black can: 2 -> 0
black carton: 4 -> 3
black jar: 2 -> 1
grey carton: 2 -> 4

☆ ☆ ☆

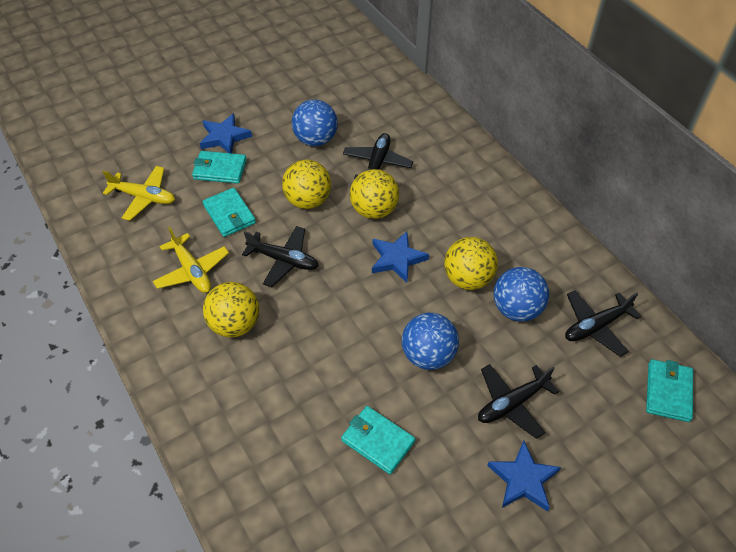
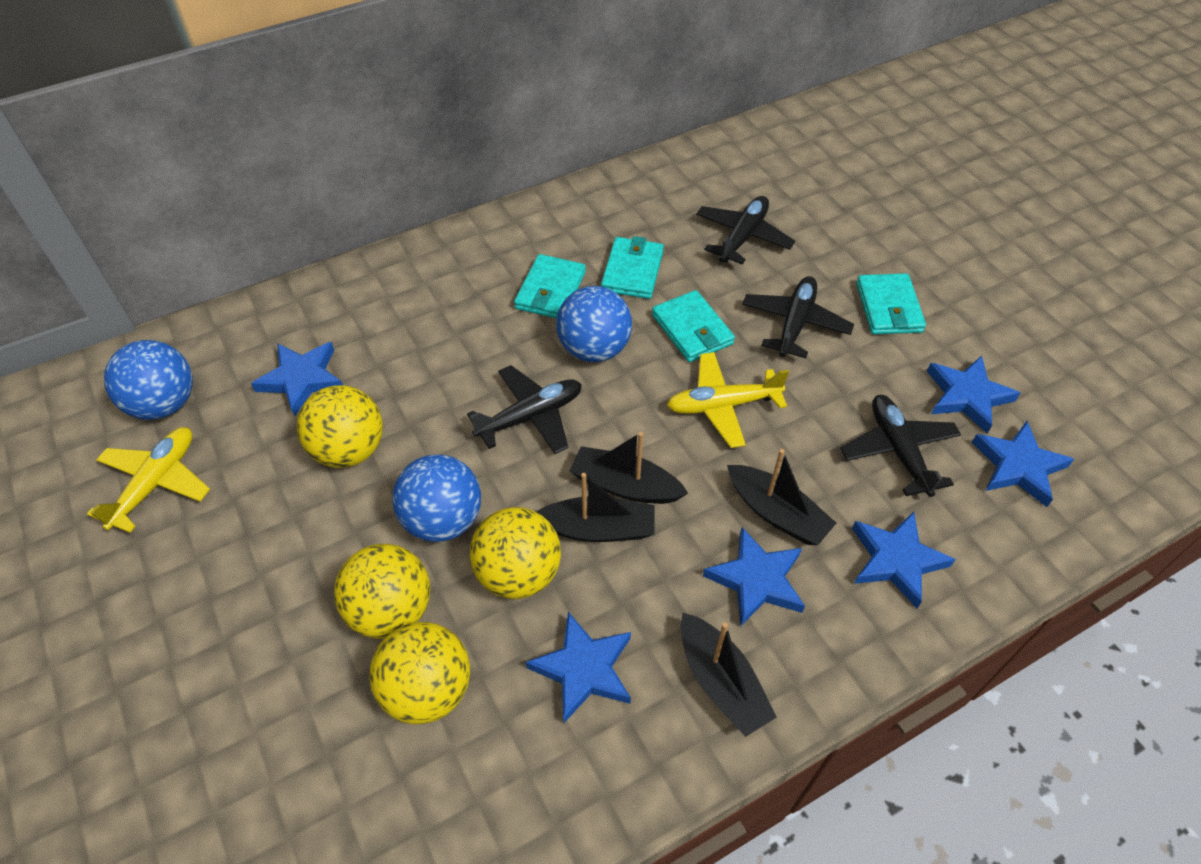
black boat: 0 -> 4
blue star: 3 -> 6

☆ ☆ ☆

**EXERCISE PROMPT**
Take the records above and return, word for word, only the lines that fall from the line with "black can: 2 -> 0" to the line with "grey carton: 2 -> 4", both of them included.

**WRITTEN SOLUTION**
black can: 2 -> 0
black carton: 4 -> 3
black jar: 2 -> 1
grey carton: 2 -> 4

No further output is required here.